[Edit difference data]
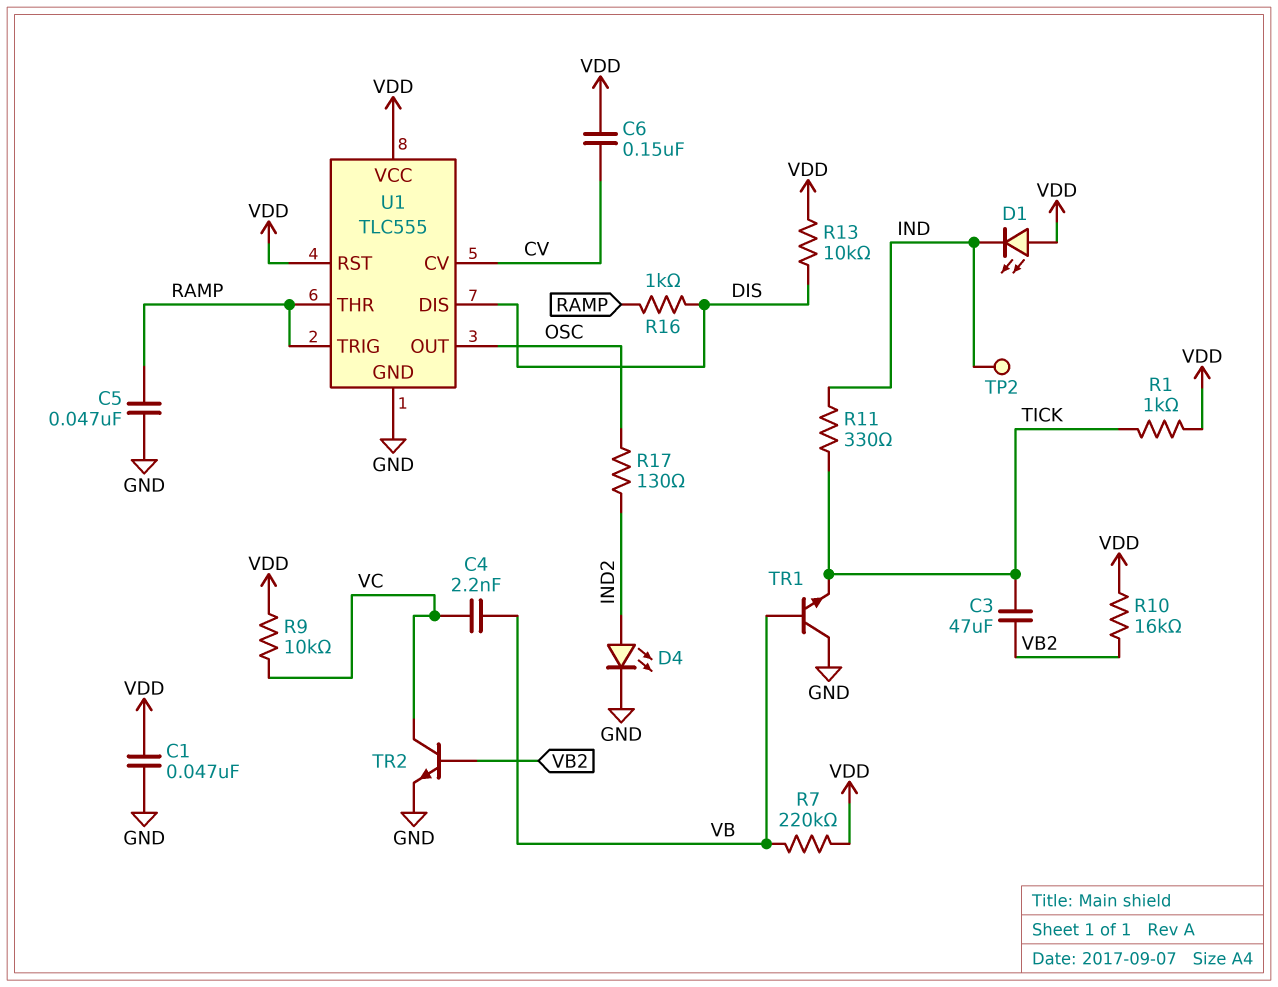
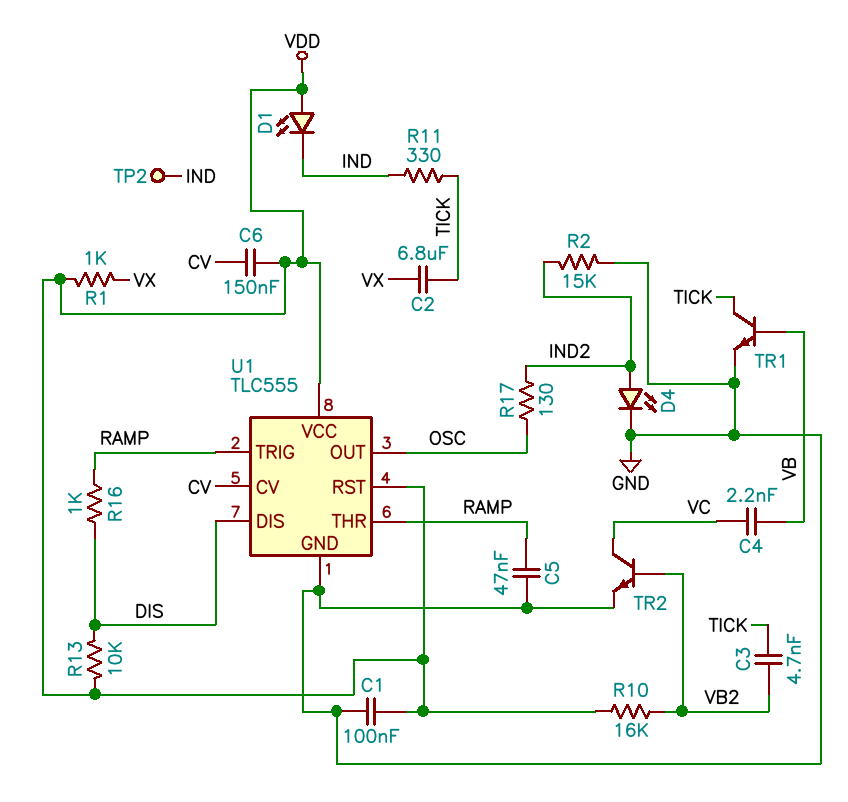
C1: 47nF (GND, VDD) -> 100nF (GND, VDD)
C2: none -> 6.8uF (TICK, VX)
C3: 47uF (TICK, VB2) -> 4.7nF (TICK, VB2)
R1: 1k (TICK, VDD) -> 1k (VDD, VX)
R2: none -> 15k (GND, IND2)
R7: 220k (VB, VDD) -> none
R9: 10k (VC, VDD) -> none
TR1: NPN (B VB, C GND, E TICK) -> NPN (B VB, C TICK, E GND)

TASK REQUIREMENTS: Print the data again word for word, pictures excluded.

TASK ANSWER:
C1: 47nF (GND, VDD) -> 100nF (GND, VDD)
C2: none -> 6.8uF (TICK, VX)
C3: 47uF (TICK, VB2) -> 4.7nF (TICK, VB2)
R1: 1k (TICK, VDD) -> 1k (VDD, VX)
R2: none -> 15k (GND, IND2)
R7: 220k (VB, VDD) -> none
R9: 10k (VC, VDD) -> none
TR1: NPN (B VB, C GND, E TICK) -> NPN (B VB, C TICK, E GND)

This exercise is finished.